Wherever the word "mouse" appears in a line of the data, that line should be copied.

....................

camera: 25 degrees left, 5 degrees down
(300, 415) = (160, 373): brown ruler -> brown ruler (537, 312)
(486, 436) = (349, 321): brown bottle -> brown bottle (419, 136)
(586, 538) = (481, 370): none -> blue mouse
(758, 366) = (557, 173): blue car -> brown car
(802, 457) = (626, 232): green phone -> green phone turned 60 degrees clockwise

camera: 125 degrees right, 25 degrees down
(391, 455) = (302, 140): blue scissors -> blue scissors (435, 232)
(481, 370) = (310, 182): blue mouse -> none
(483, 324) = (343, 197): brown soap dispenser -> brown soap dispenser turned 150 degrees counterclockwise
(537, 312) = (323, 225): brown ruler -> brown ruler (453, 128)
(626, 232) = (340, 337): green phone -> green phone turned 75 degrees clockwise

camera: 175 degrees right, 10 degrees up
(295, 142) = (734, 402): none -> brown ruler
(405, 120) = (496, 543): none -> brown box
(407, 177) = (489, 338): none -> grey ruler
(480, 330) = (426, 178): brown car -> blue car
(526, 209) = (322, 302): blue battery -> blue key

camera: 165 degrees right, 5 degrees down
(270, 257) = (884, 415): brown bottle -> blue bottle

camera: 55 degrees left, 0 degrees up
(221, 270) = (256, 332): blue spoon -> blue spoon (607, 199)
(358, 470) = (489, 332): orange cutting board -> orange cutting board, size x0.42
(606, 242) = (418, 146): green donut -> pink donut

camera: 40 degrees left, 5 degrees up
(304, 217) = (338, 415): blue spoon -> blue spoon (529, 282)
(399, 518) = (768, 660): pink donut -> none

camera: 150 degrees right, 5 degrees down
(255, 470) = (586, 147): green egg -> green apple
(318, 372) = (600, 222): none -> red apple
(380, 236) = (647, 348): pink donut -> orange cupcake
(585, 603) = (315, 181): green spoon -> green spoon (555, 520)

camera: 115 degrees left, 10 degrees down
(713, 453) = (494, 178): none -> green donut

....................

| SOLUTION TO THE PROBLEM |
(586, 538) = (481, 370): none -> blue mouse
(481, 370) = (310, 182): blue mouse -> none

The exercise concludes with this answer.